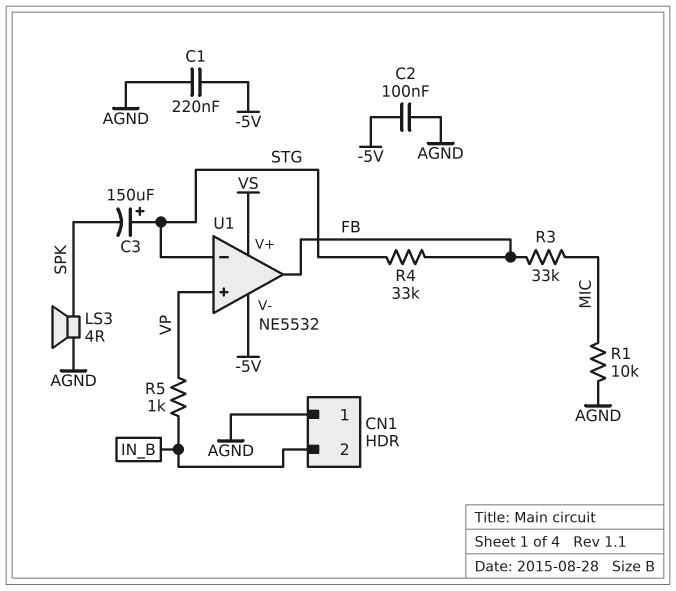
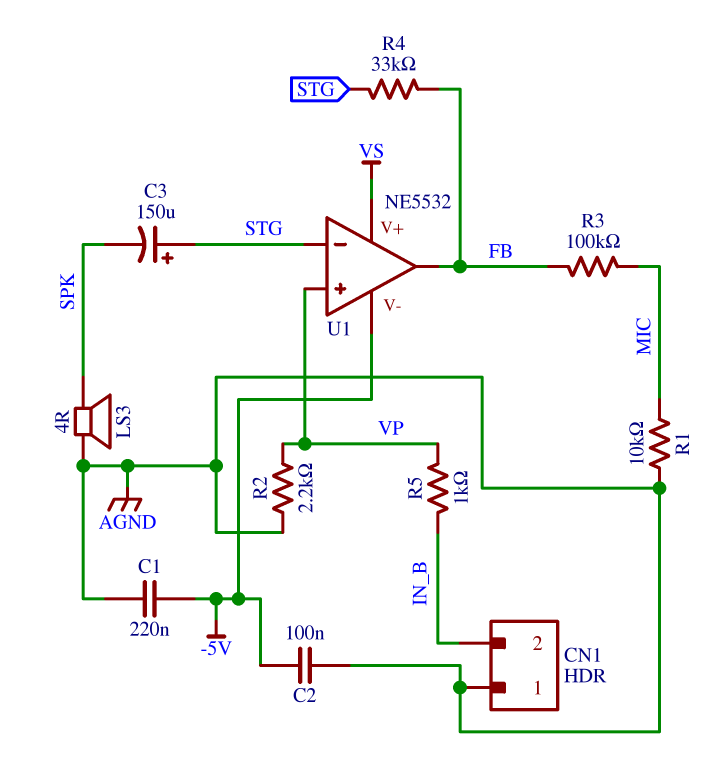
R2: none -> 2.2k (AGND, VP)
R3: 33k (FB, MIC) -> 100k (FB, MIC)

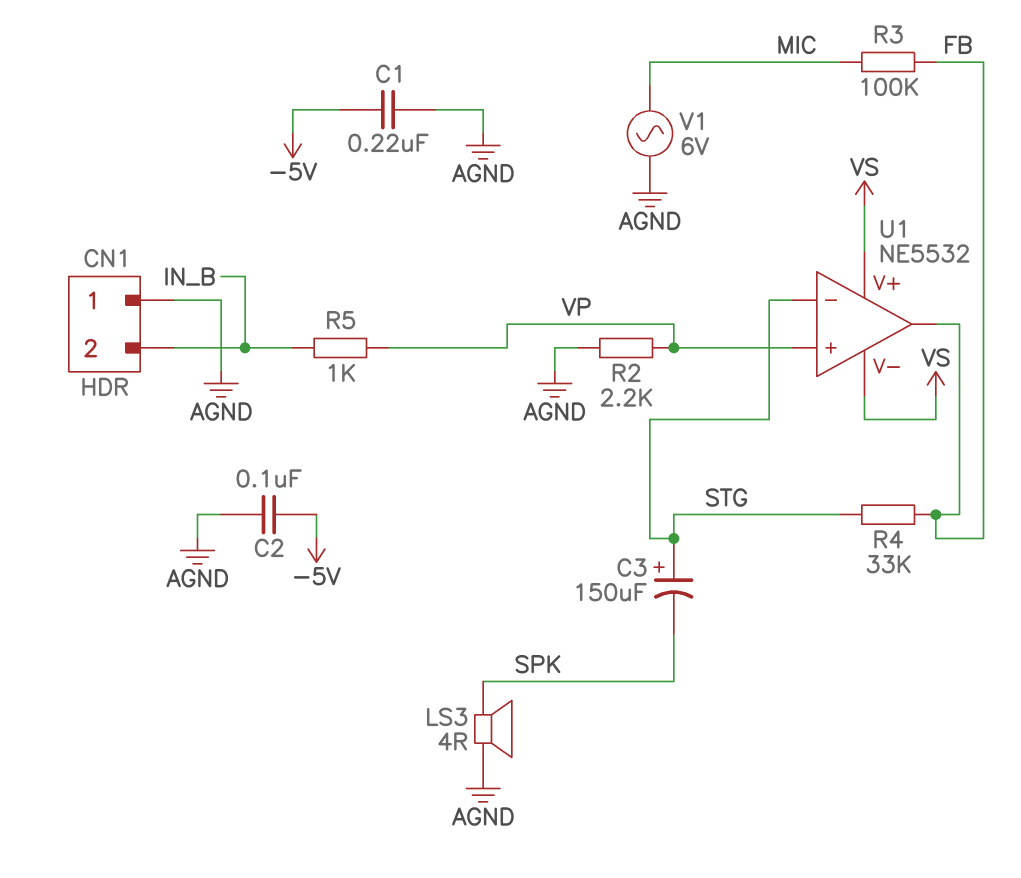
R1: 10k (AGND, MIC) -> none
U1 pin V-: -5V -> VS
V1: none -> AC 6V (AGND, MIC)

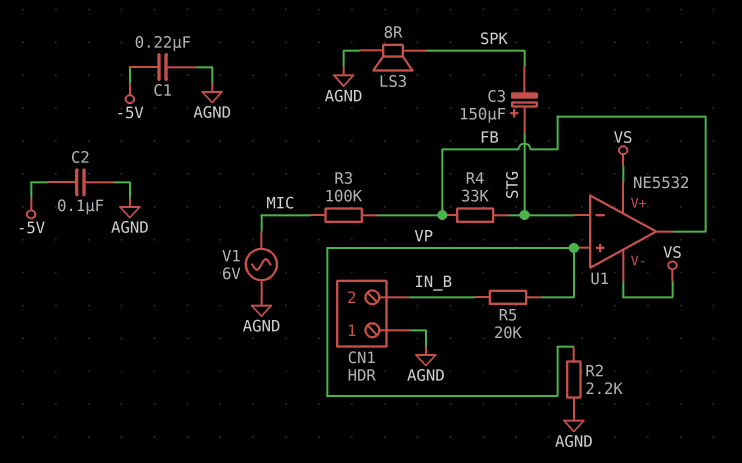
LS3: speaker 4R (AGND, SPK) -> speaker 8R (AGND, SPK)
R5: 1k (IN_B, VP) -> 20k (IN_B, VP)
+++
◆ What the task asks ◆
Copy the lines starting at the line that contains "R1: 10k (AGND, MIC) -> none" and running to the final line of the entries, inclusive; omit all pictures.

◆ Solution to the exercise ◆
R1: 10k (AGND, MIC) -> none
U1 pin V-: -5V -> VS
V1: none -> AC 6V (AGND, MIC)

LS3: speaker 4R (AGND, SPK) -> speaker 8R (AGND, SPK)
R5: 1k (IN_B, VP) -> 20k (IN_B, VP)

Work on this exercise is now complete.